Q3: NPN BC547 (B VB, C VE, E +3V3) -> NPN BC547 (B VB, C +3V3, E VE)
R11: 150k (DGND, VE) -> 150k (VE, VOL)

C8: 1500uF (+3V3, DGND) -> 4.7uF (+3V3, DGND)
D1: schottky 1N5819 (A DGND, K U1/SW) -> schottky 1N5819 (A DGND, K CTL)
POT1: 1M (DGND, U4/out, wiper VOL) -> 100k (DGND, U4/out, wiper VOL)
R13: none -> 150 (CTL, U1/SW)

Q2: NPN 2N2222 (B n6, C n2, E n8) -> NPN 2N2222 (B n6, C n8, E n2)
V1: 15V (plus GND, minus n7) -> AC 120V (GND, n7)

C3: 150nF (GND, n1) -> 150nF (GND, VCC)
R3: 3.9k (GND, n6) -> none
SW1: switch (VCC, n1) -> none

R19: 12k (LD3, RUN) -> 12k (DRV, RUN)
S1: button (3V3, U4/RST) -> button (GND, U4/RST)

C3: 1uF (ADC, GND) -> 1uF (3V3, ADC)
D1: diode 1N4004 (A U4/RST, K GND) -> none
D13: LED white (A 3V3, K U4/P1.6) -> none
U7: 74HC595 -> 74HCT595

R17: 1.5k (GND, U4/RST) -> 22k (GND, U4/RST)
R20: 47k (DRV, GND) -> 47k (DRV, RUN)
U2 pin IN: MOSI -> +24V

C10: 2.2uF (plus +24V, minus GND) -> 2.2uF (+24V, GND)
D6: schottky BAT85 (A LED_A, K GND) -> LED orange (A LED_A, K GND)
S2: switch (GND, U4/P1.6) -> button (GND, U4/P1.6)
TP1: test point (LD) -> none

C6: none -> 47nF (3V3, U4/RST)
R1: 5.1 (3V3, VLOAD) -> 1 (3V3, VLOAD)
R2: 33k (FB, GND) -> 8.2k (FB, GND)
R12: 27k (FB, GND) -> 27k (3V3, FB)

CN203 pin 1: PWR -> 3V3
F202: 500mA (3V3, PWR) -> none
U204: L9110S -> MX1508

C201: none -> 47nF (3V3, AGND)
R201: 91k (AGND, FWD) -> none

YOUR INSTRUCTIONS:
Calculate how many lines of the material include the string "AGND", and state that number by itself.

ANSWER FOR THIS EXERCISE:
2